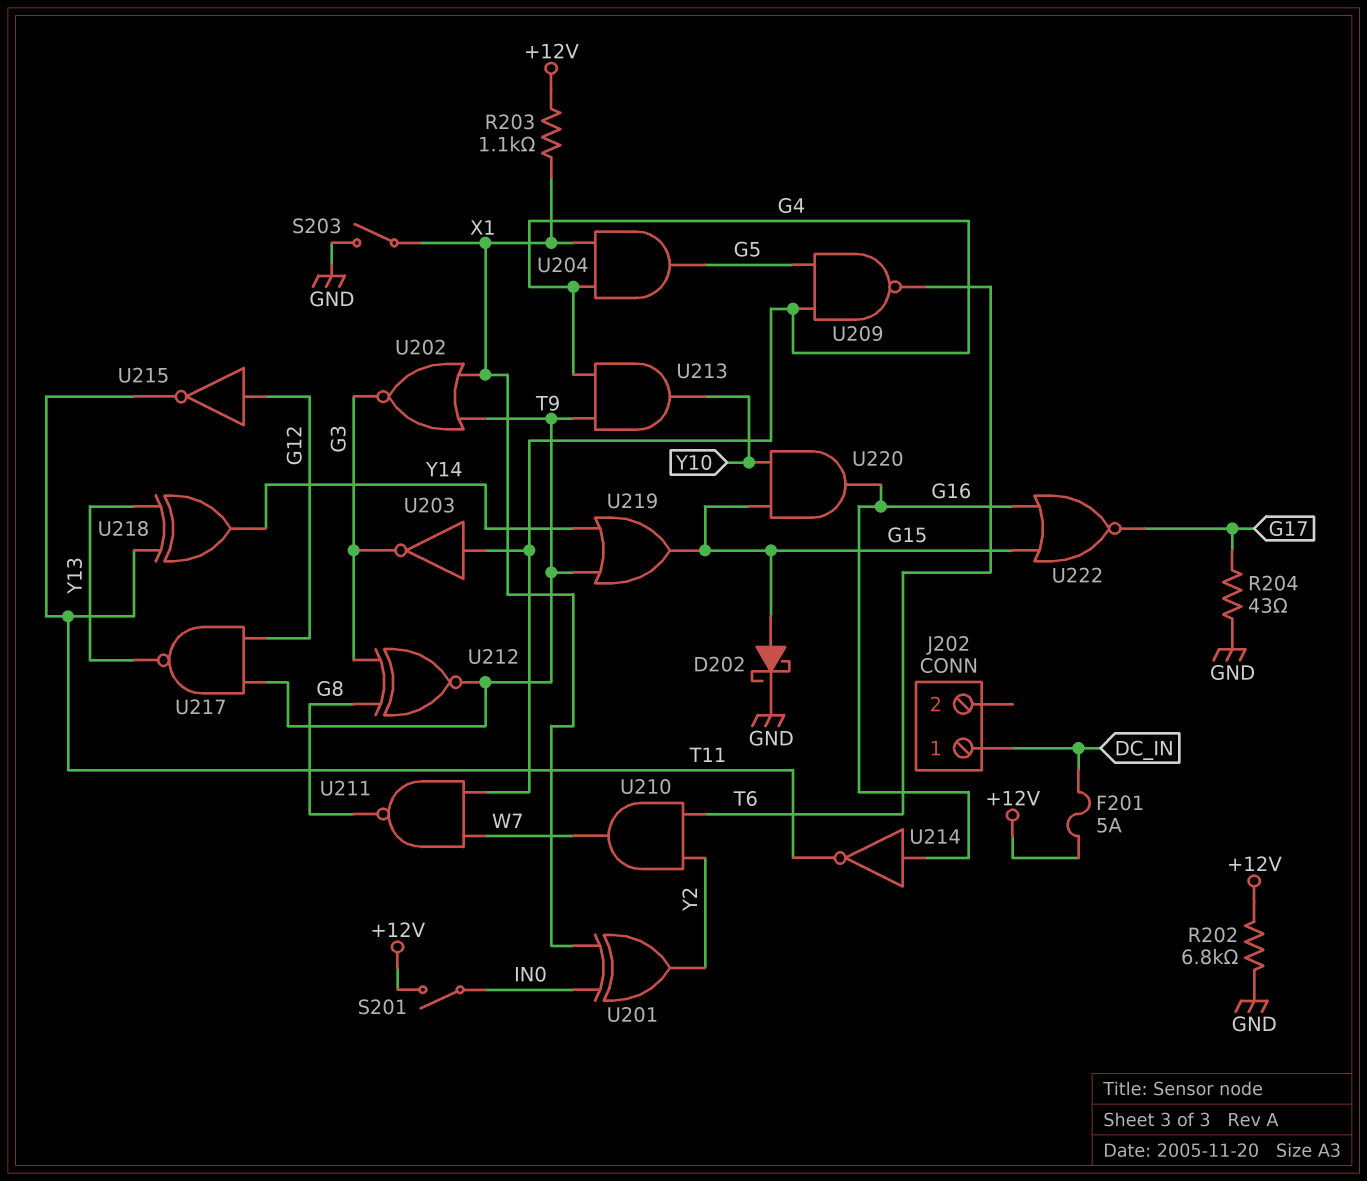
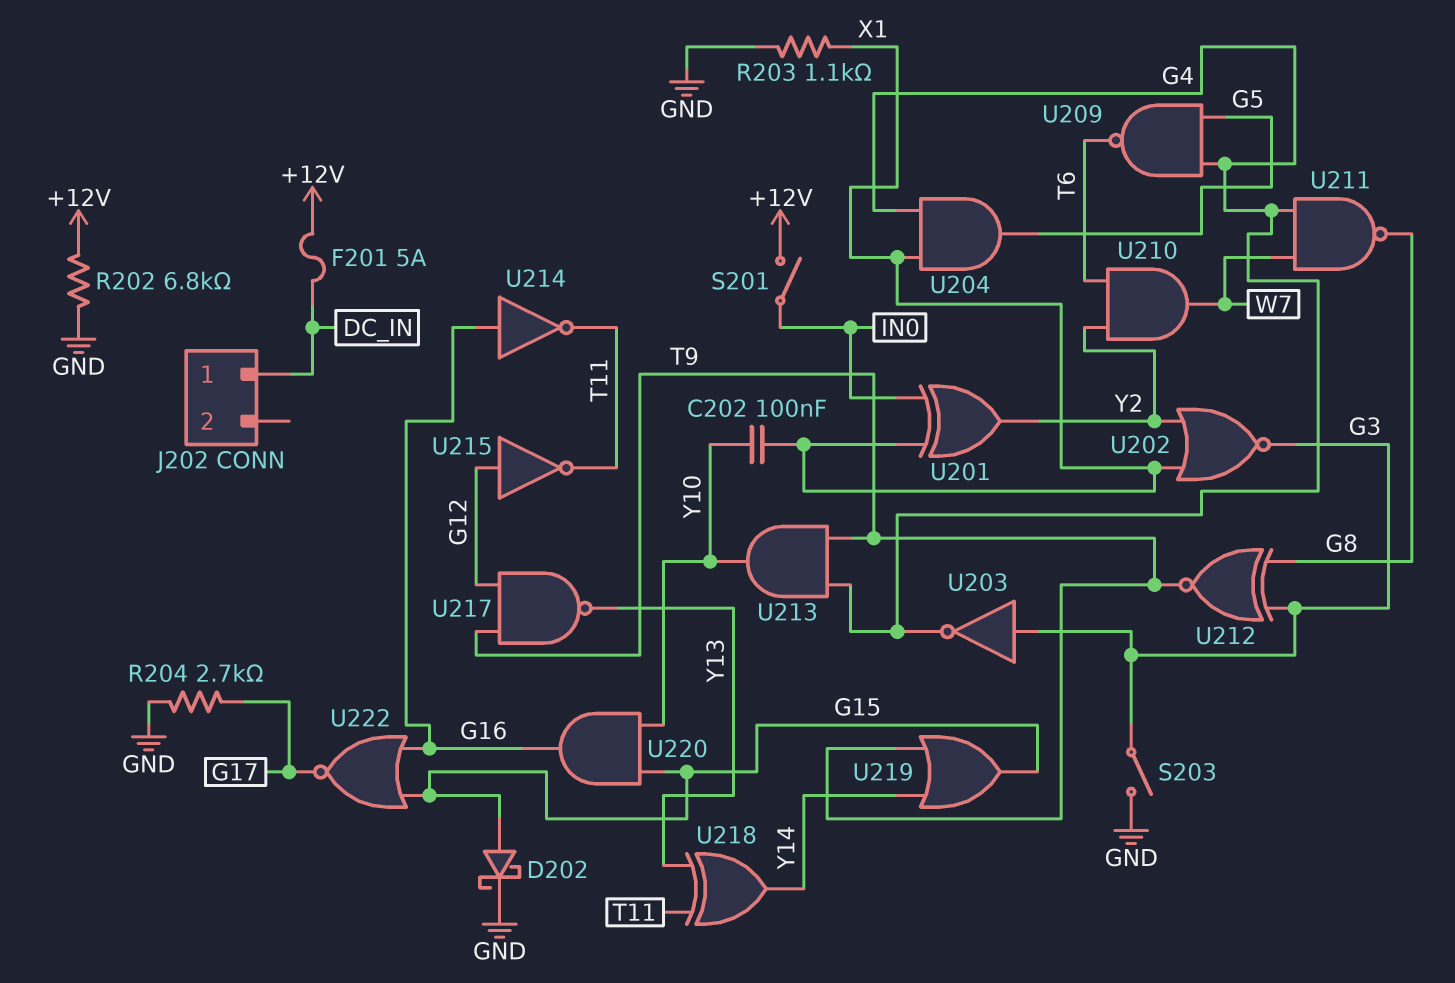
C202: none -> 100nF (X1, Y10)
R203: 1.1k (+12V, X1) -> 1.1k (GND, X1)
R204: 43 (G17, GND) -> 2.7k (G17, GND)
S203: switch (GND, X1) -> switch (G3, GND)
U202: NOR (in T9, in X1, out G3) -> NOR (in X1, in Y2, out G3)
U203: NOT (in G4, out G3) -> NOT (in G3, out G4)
* * *
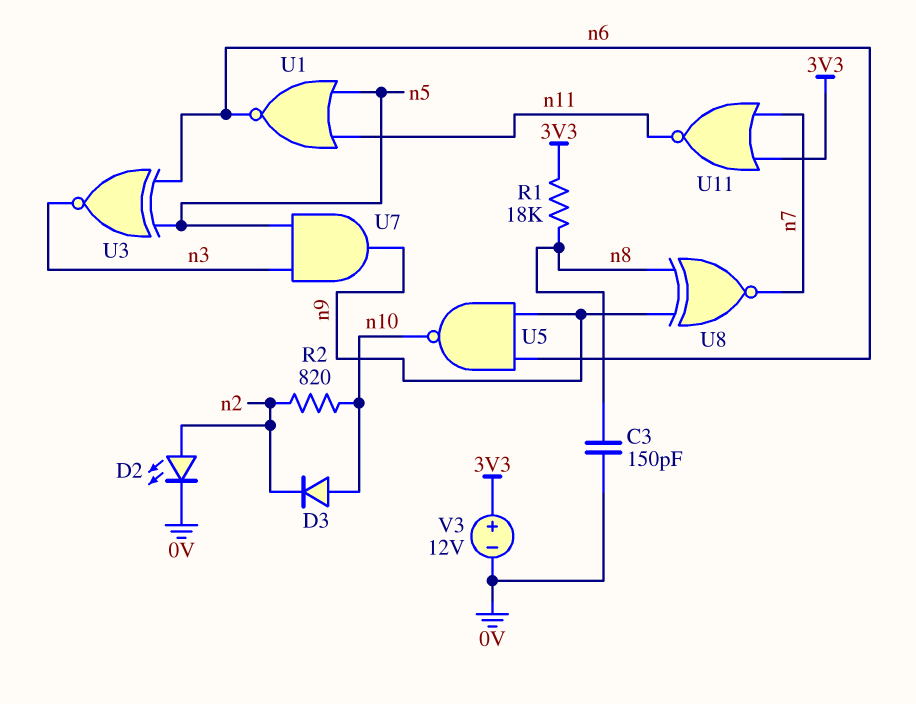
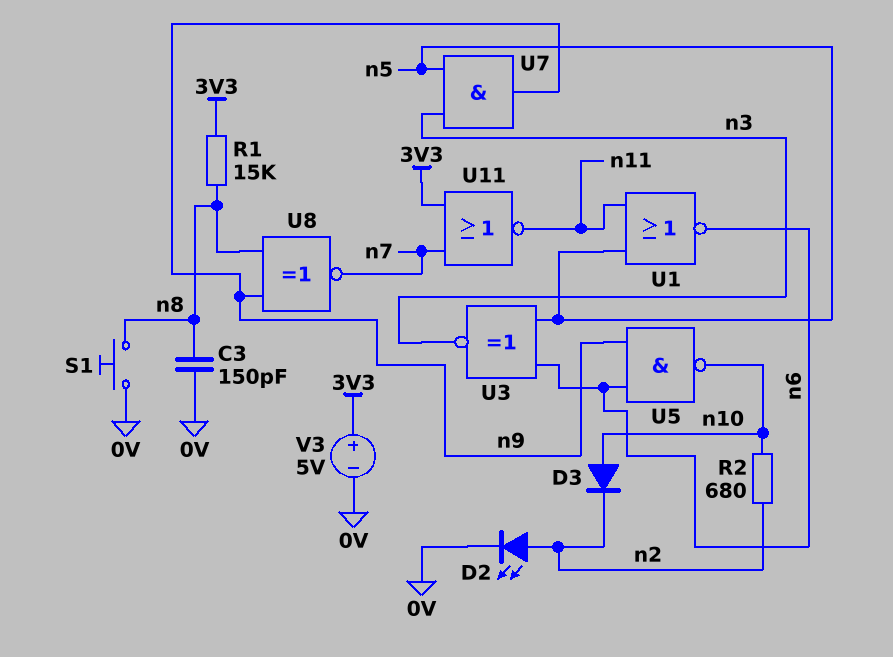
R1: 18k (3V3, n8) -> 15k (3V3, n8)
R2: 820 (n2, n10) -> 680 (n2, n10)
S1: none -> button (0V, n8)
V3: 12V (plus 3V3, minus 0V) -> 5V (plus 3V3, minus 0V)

### [Exercise objective]
Reproduce exactly, and with no other material, the lines between those holding "R2: 820 (n2, n10) -> 680 (n2, n10)" and "V3: 12V (plus", inclusive.

### [Your response]
R2: 820 (n2, n10) -> 680 (n2, n10)
S1: none -> button (0V, n8)
V3: 12V (plus 3V3, minus 0V) -> 5V (plus 3V3, minus 0V)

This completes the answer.